* _Recorded data_:
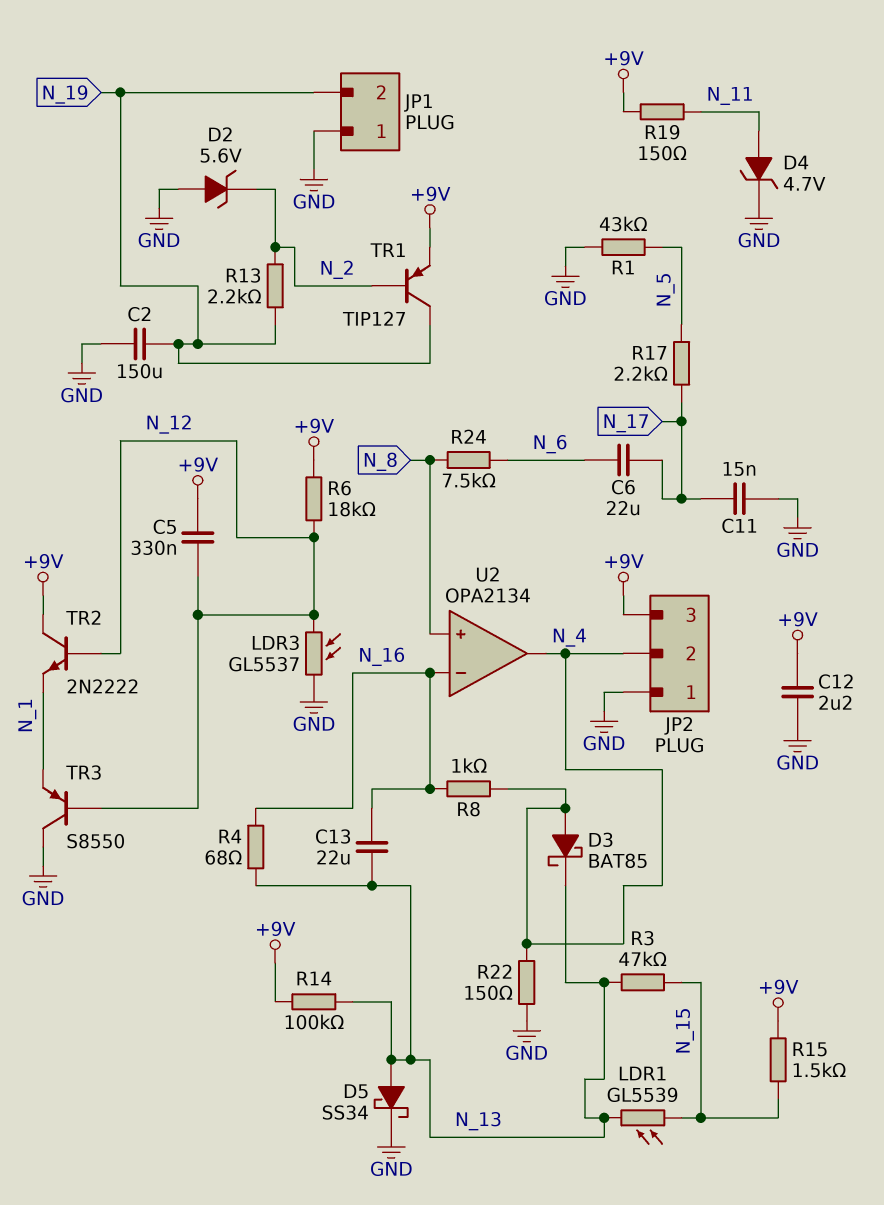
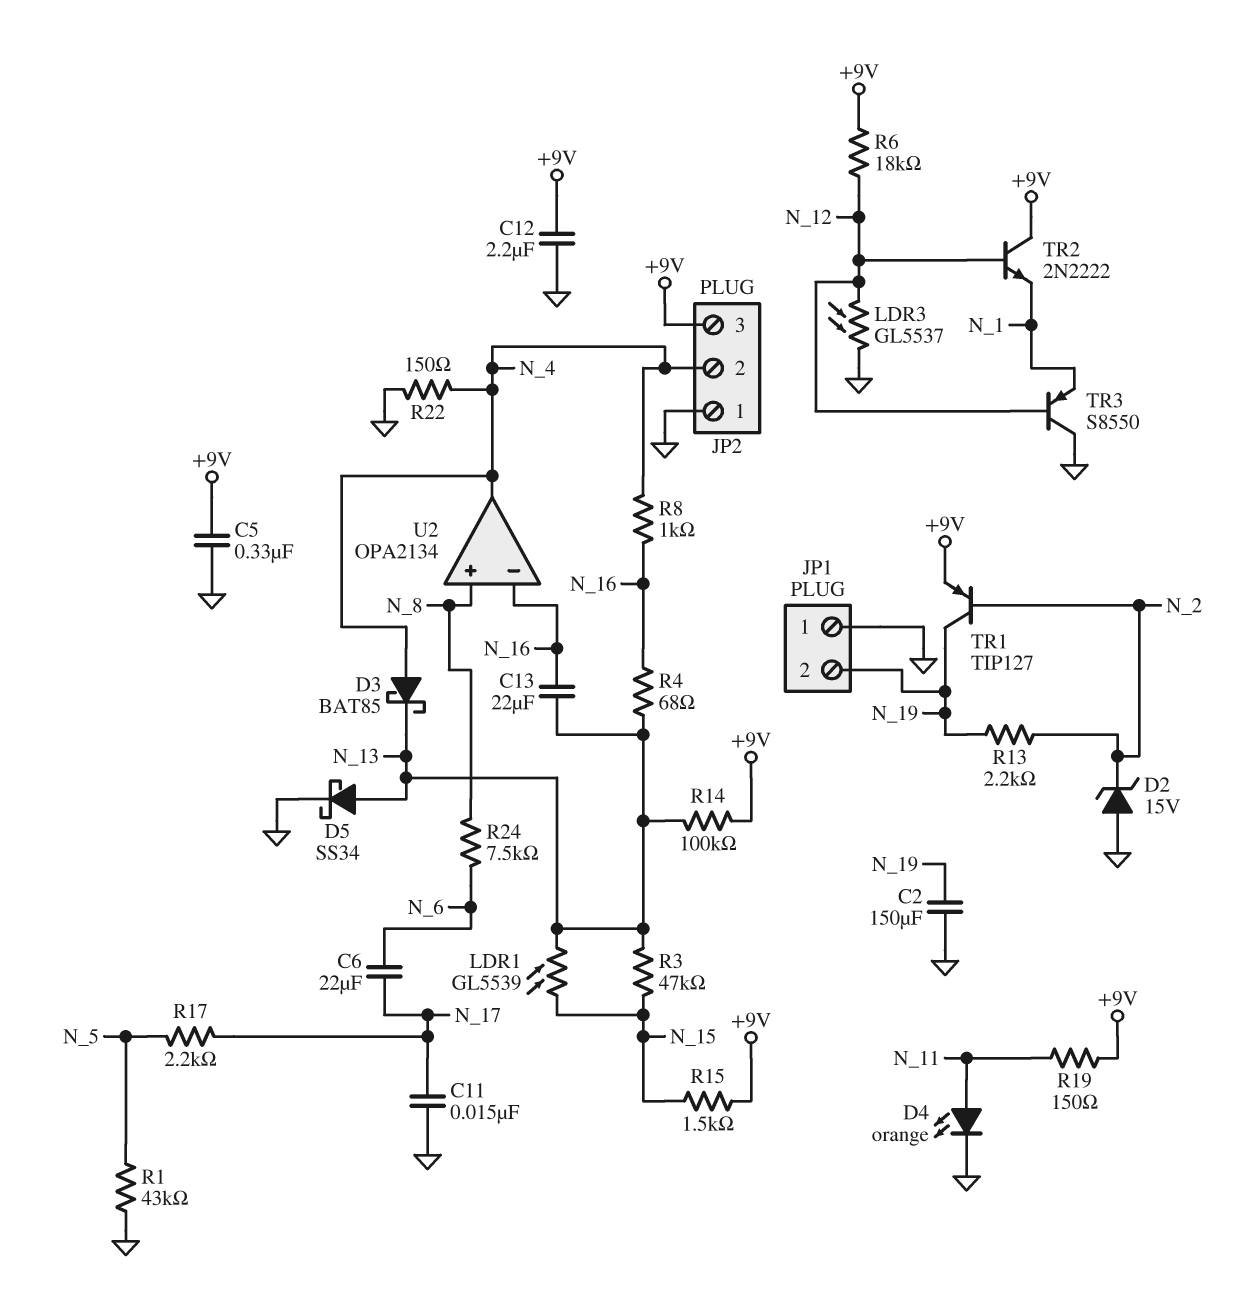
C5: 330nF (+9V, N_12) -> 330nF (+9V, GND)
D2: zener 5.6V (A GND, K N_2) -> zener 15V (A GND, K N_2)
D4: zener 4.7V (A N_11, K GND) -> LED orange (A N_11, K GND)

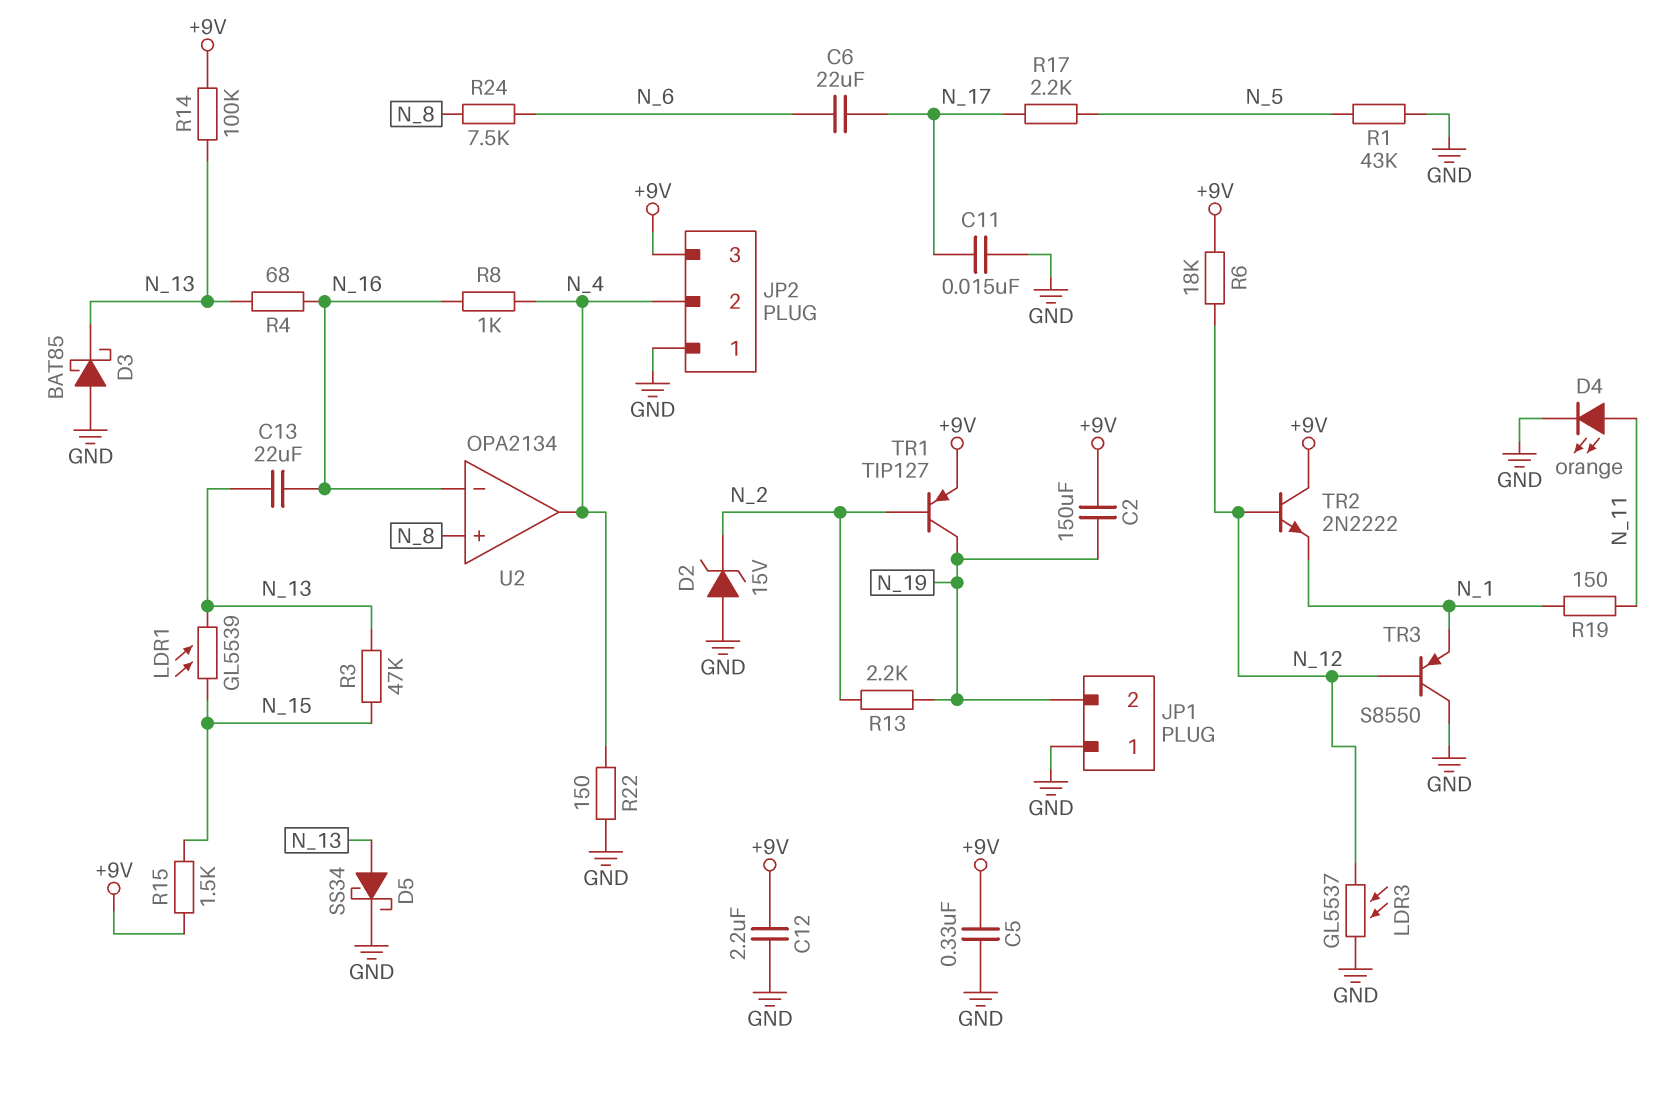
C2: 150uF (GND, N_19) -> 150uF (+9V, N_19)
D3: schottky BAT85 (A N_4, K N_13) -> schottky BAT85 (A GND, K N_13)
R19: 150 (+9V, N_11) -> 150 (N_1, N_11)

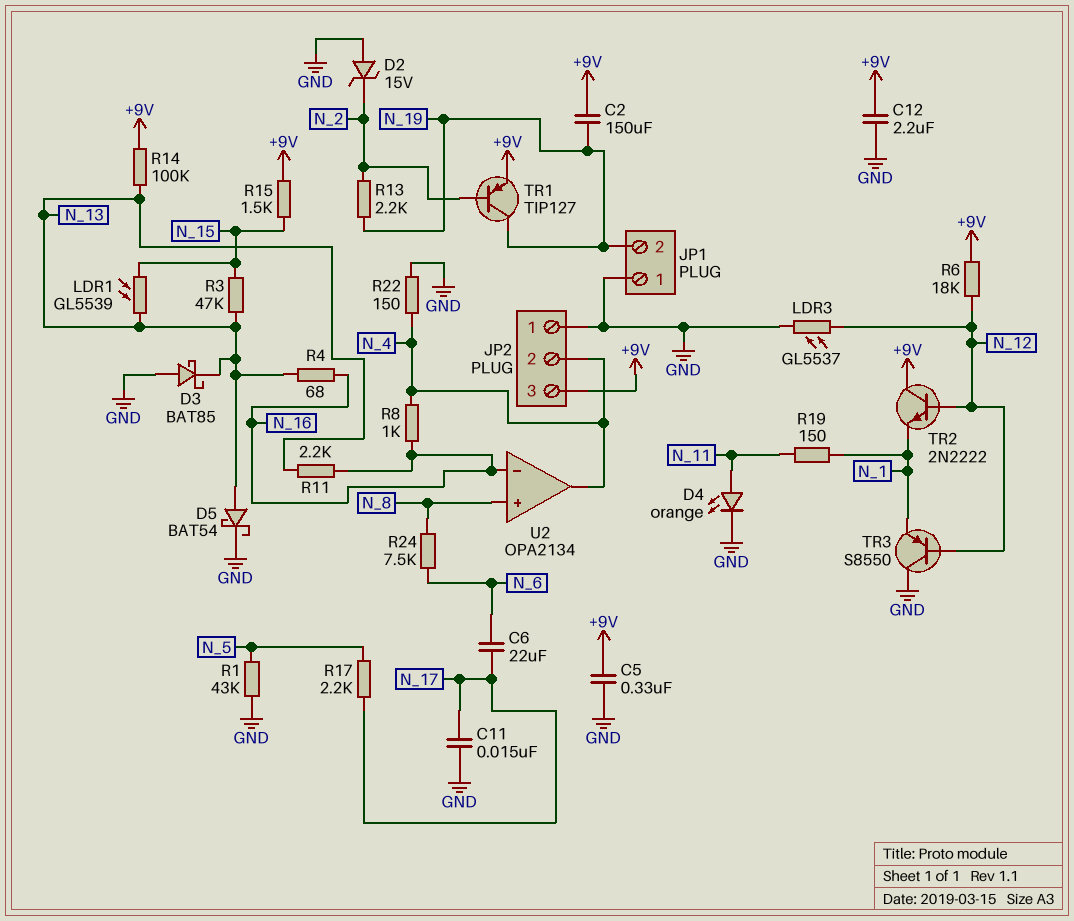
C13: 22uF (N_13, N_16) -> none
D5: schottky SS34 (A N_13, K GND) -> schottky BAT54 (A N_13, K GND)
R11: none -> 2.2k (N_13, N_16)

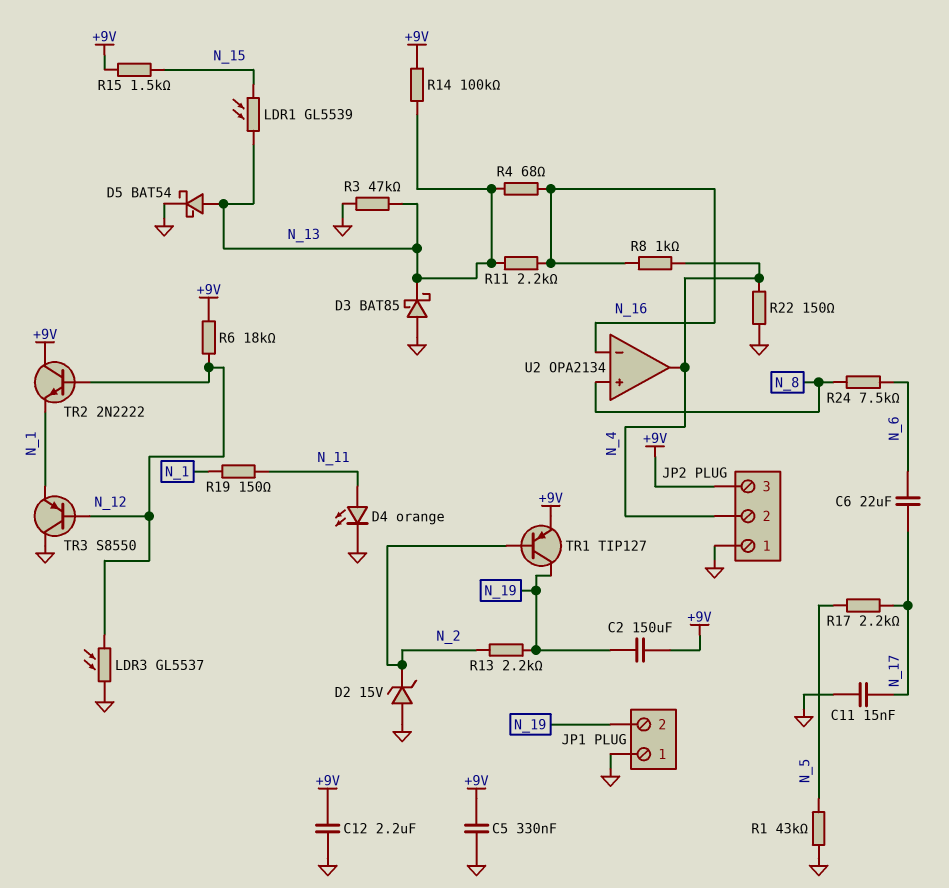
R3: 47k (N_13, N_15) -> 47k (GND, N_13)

* _Task to complete_:
Across the listing above, how many lines carry "zener"? Give only the number.

* _Task response_:
2